**PROBLEM**
Return each record word for word and omit the pictures.

**Before-and-after scene images**
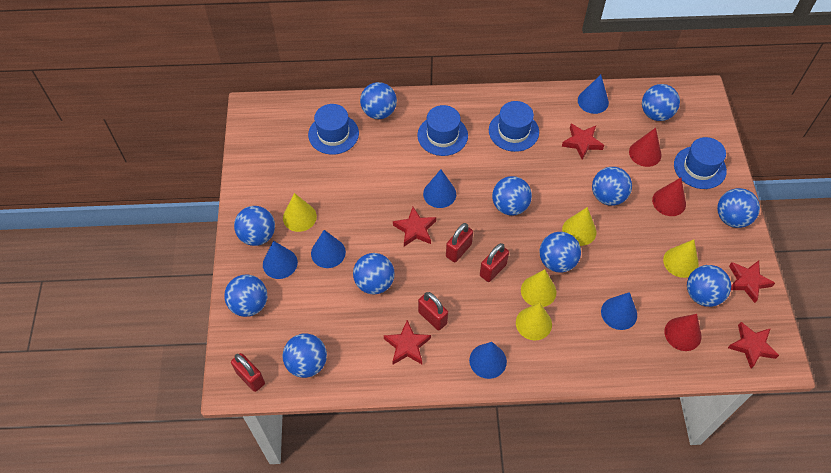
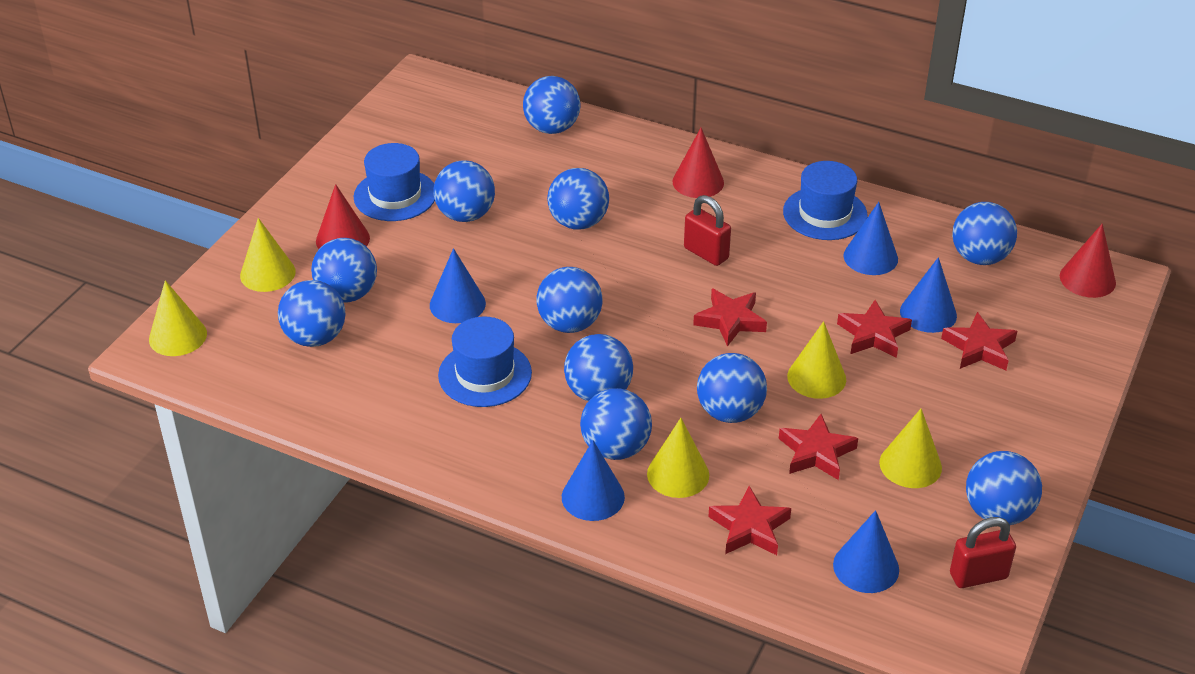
blue cone: 6 -> 5
blue hat: 4 -> 3
red padlock: 4 -> 2

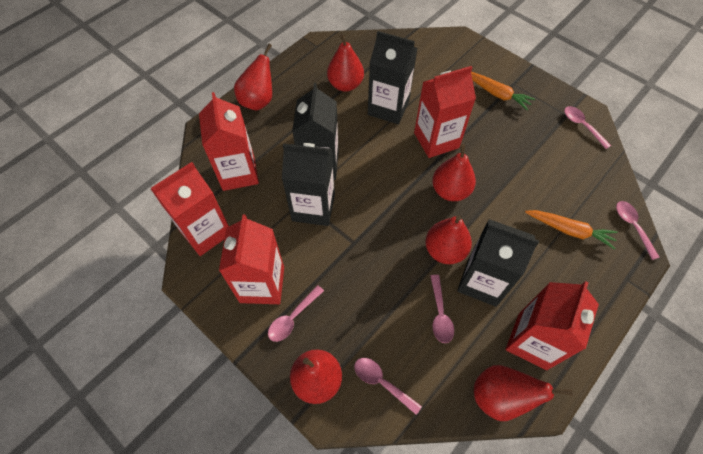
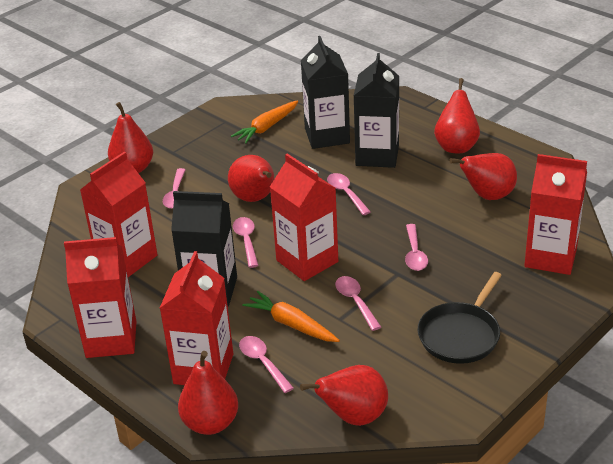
black carton: 4 -> 3
black pan: 0 -> 1
pink spoon: 5 -> 6

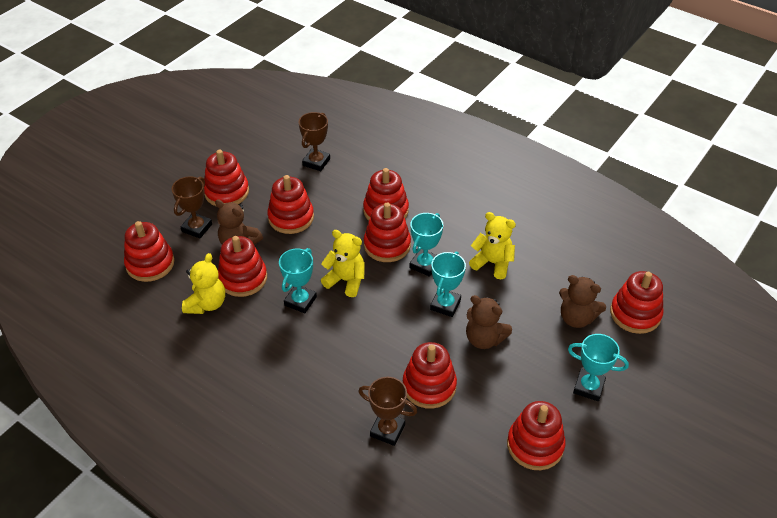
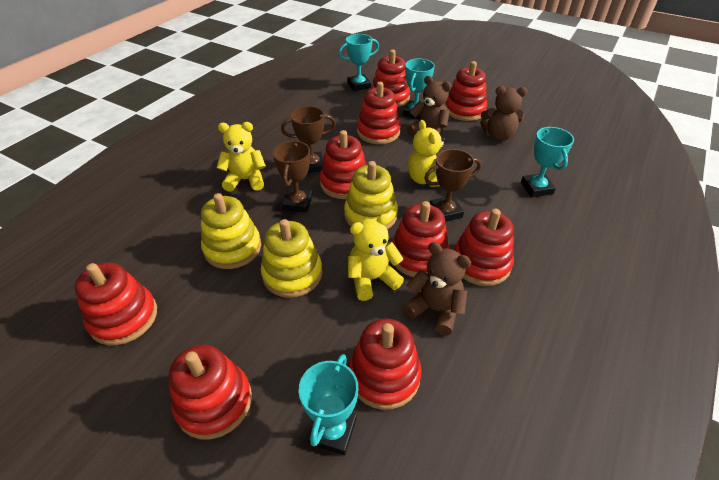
yellow stacking toy: 0 -> 3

**ANSWER BOX**
blue cone: 6 -> 5
blue hat: 4 -> 3
red padlock: 4 -> 2

black carton: 4 -> 3
black pan: 0 -> 1
pink spoon: 5 -> 6

yellow stacking toy: 0 -> 3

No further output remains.